**Task description:** Each line of the listing that contains "none" should be found and copied.

===== Material supplied

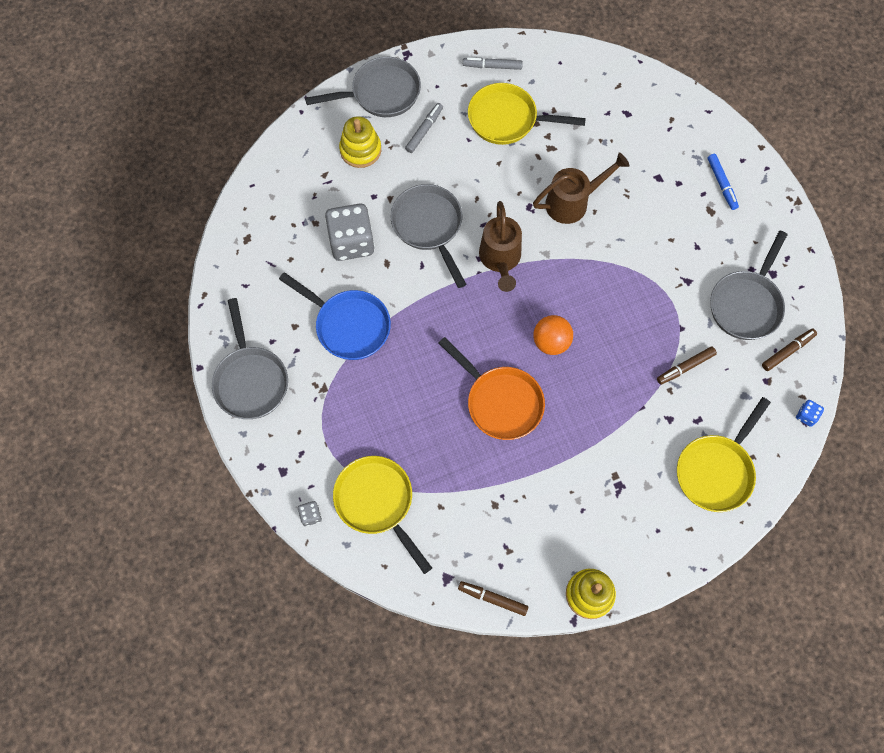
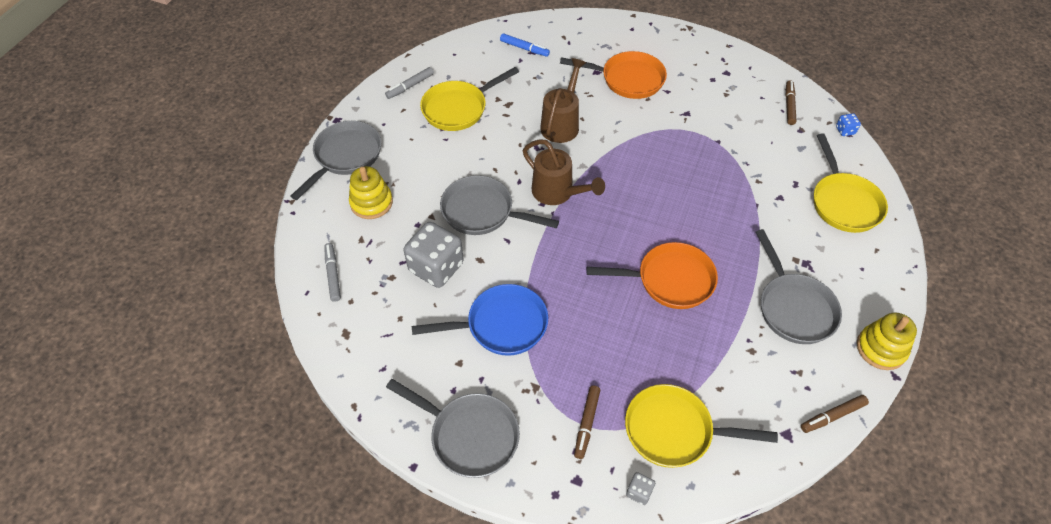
camera: 45 degrees left, 15 degrees down
grey marker [405,103,443,153] -> grey marker moved to [324,243,341,302]
orange ball [533,315,573,355] -> none
brown marker [657,346,717,385] -> brown marker moved to [574,386,600,459]
blue marker [708,154,739,210] -> blue marker moved to [500,33,550,57]
grey pan [710,230,788,340] -> grey pan moved to [756,229,842,344]
none -> orange pan [560,51,667,99]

==========

**Answer to this problem:**
orange ball [533,315,573,355] -> none
none -> orange pan [560,51,667,99]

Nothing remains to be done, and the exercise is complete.